TASK REQUIREMENTS :: Determine how many lines in the records hold "straightedge", then give that number by itself.

LISTED ENTRIES ::
=-=-=

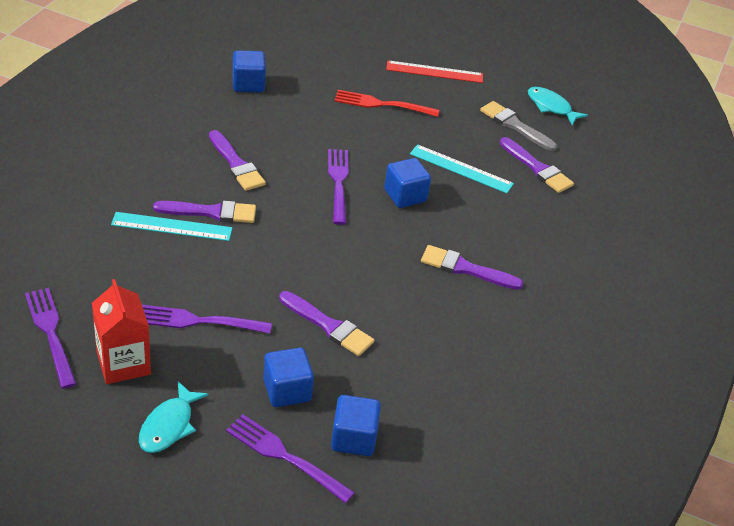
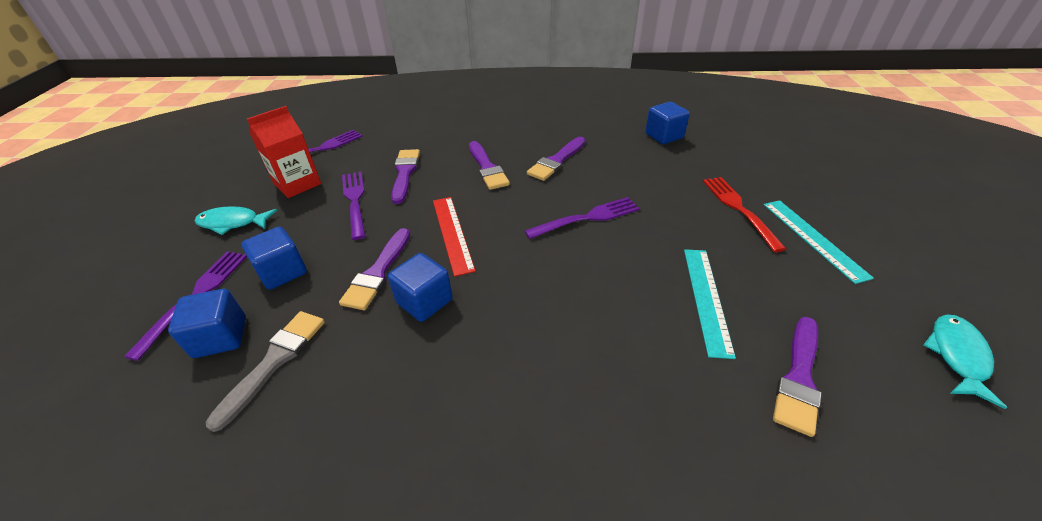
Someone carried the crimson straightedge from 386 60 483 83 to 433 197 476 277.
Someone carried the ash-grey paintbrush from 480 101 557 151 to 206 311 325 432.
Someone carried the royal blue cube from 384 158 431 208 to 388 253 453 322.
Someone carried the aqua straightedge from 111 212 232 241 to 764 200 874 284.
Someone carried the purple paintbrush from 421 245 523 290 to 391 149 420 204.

=-=-=

ANSWER AREA :: 2